What you need to do: Search the records for the string "VEXT". Copy each line where it occurs.

Input for this task:
== Segment start ==

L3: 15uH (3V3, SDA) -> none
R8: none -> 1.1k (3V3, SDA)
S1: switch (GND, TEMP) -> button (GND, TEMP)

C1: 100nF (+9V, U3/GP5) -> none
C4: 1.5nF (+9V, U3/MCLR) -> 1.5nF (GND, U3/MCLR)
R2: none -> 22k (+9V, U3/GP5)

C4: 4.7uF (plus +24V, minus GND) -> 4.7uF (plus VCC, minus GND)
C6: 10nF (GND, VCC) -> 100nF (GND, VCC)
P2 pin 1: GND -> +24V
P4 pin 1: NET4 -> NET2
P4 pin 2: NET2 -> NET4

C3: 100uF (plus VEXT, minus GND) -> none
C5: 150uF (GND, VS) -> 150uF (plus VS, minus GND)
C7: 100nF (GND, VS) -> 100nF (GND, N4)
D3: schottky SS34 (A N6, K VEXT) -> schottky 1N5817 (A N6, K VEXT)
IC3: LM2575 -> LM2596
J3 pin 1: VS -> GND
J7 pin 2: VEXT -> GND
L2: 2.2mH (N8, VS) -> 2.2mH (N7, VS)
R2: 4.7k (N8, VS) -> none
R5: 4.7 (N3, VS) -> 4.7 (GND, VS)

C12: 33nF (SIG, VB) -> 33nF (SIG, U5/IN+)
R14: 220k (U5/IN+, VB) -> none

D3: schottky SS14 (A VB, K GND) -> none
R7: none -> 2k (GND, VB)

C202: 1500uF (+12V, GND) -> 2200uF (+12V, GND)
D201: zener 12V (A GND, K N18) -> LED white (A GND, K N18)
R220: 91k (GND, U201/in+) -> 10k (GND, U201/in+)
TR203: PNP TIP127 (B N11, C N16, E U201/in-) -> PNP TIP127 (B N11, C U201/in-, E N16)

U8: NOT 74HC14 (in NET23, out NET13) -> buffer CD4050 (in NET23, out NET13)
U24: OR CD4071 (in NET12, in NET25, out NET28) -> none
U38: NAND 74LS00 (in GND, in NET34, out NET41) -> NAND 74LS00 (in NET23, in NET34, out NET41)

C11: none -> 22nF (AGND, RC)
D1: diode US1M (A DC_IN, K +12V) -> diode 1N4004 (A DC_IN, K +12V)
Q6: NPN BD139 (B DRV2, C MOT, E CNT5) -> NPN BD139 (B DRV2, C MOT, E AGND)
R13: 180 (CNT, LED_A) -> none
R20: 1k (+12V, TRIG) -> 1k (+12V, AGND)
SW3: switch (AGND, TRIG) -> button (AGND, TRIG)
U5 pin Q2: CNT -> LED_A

== Segment end ==

Solution:
C3: 100uF (plus VEXT, minus GND) -> none
D3: schottky SS34 (A N6, K VEXT) -> schottky 1N5817 (A N6, K VEXT)
J7 pin 2: VEXT -> GND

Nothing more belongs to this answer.